____ SUPPLIED MATERIAL

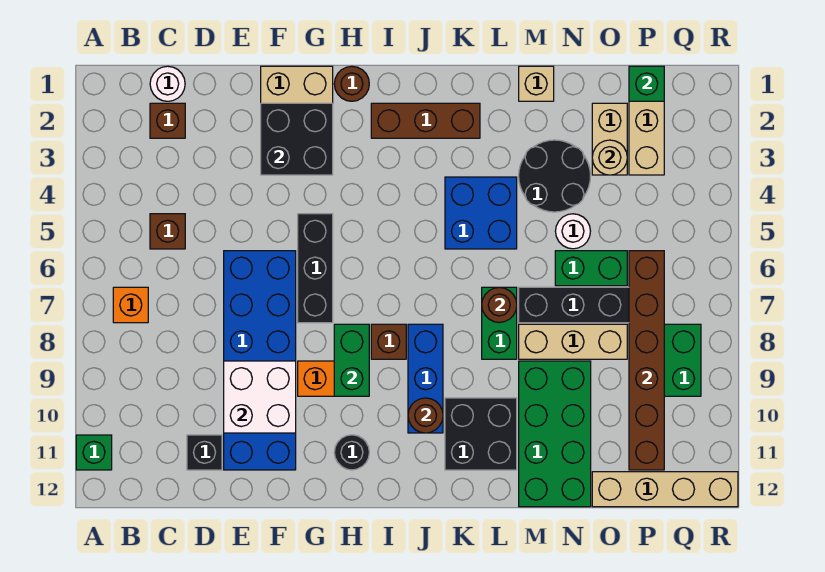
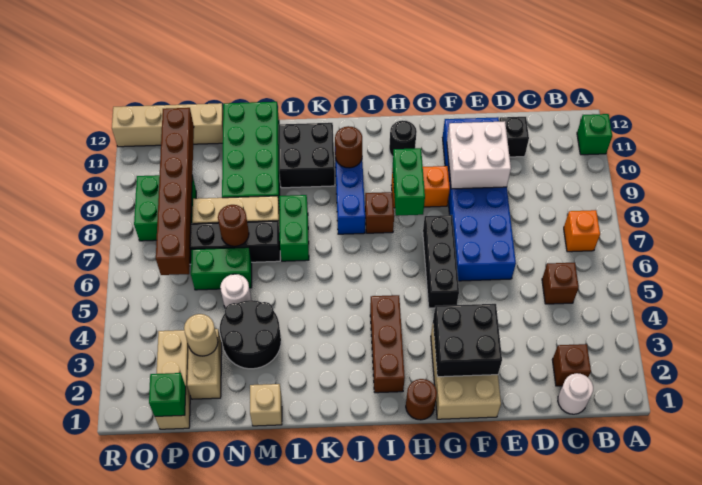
brown brick I2:K2 level 1 -> brown brick I2:I4 level 1
blue brick K4:L5 level 1 -> none
brown round brick L7 level 2 -> brown round brick N7 level 2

________

[TASK TO CARRY OUT]:
Leaving out the pictures, output the listing above exactly as given.

[RESPONSE]:
brown brick I2:K2 level 1 -> brown brick I2:I4 level 1
blue brick K4:L5 level 1 -> none
brown round brick L7 level 2 -> brown round brick N7 level 2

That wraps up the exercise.